## What to produce
Rewrite the records from the line with "Section [210, 201]" to the line with "catcher (739, 659)", both included, as a two-column CSV with the header item,result. Give one row per record, putting its text under item and its answer under result, each in a single quoted field with line breaks replaced by spaces.
==============================
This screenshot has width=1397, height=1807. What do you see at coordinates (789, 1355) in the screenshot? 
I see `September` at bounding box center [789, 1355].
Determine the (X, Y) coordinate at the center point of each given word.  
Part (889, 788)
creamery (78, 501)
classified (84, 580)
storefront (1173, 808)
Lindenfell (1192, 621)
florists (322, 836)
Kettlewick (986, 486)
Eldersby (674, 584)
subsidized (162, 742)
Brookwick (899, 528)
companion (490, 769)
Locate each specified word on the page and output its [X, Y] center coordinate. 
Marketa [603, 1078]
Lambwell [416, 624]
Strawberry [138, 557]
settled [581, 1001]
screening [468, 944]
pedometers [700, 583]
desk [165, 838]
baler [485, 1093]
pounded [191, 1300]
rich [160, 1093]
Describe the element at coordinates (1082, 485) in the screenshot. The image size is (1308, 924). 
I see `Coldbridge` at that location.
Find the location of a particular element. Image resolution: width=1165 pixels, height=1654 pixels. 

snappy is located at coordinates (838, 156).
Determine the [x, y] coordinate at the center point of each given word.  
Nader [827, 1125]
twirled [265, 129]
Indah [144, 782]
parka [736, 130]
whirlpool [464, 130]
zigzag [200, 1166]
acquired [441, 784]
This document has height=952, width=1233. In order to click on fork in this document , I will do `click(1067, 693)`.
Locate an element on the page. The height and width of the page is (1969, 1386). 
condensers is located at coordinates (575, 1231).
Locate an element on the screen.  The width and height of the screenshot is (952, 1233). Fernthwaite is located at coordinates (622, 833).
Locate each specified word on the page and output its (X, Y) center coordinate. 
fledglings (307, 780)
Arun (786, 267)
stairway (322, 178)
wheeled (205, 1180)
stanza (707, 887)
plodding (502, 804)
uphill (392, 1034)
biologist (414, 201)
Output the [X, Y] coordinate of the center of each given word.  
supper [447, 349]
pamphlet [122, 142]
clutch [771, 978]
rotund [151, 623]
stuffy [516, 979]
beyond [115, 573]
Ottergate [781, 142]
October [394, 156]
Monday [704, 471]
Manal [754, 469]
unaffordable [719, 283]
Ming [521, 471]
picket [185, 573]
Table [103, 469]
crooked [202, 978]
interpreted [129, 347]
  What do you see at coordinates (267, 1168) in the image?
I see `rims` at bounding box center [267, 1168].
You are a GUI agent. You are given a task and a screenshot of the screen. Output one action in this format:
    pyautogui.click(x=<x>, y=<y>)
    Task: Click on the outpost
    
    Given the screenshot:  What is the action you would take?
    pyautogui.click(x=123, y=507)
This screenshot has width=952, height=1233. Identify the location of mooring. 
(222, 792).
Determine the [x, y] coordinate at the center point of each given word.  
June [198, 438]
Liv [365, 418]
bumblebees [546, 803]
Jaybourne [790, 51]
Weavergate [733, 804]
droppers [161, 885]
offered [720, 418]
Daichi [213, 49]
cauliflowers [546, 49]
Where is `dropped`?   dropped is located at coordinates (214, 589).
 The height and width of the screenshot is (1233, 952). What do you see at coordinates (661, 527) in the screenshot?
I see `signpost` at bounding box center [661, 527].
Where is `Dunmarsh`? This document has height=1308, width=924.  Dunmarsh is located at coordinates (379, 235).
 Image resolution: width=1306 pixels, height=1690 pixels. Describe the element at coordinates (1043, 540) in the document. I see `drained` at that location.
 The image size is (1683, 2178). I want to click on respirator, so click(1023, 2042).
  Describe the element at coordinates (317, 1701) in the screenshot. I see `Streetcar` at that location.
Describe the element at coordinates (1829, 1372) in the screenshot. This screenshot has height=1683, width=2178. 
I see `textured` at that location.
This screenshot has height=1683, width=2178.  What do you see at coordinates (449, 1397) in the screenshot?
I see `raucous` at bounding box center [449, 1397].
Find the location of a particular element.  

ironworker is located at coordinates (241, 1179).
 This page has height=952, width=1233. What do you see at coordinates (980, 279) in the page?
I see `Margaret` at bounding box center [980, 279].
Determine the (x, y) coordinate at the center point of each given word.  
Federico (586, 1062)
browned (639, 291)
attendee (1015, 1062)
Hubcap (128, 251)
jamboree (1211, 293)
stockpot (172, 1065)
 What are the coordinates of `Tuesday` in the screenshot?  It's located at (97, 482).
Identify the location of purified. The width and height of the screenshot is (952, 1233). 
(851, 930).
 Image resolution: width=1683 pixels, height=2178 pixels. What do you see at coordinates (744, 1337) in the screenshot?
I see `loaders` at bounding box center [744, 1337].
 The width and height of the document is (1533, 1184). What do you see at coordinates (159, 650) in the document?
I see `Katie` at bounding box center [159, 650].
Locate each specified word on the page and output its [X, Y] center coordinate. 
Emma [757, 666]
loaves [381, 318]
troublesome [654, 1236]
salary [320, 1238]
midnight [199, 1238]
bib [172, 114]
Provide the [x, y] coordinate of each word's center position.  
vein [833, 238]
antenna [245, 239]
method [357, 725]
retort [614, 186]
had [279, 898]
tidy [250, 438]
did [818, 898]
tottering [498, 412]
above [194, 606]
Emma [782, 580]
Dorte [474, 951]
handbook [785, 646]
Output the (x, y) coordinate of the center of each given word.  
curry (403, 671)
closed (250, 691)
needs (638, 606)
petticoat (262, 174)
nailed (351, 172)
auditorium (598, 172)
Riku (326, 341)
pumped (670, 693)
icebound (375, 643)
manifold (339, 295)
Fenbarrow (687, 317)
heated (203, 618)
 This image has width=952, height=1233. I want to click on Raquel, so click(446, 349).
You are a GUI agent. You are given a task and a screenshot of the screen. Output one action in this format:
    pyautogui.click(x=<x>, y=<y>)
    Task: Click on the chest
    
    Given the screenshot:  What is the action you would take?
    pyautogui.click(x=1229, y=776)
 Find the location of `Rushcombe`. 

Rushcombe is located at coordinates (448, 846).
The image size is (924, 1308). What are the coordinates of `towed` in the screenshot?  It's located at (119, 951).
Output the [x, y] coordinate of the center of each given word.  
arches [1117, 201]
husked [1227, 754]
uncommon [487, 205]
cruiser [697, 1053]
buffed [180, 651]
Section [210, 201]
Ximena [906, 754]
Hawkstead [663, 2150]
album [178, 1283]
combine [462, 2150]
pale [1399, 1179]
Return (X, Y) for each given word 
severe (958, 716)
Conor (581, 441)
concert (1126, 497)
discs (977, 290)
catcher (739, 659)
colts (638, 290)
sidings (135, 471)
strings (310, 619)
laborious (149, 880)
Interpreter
==============================
## Completed exercise
item,result
"Section","[210, 201]"
"Ximena","[906, 754]"
"Hawkstead","[663, 2150]"
"album","[178, 1283]"
"combine","[462, 2150]"
"pale","[1399, 1179]"
"Return (X, Y) for each given word severe","(958, 716)"
"Conor","(581, 441)"
"concert","(1126, 497)"
"discs","(977, 290)"
"catcher","(739, 659)"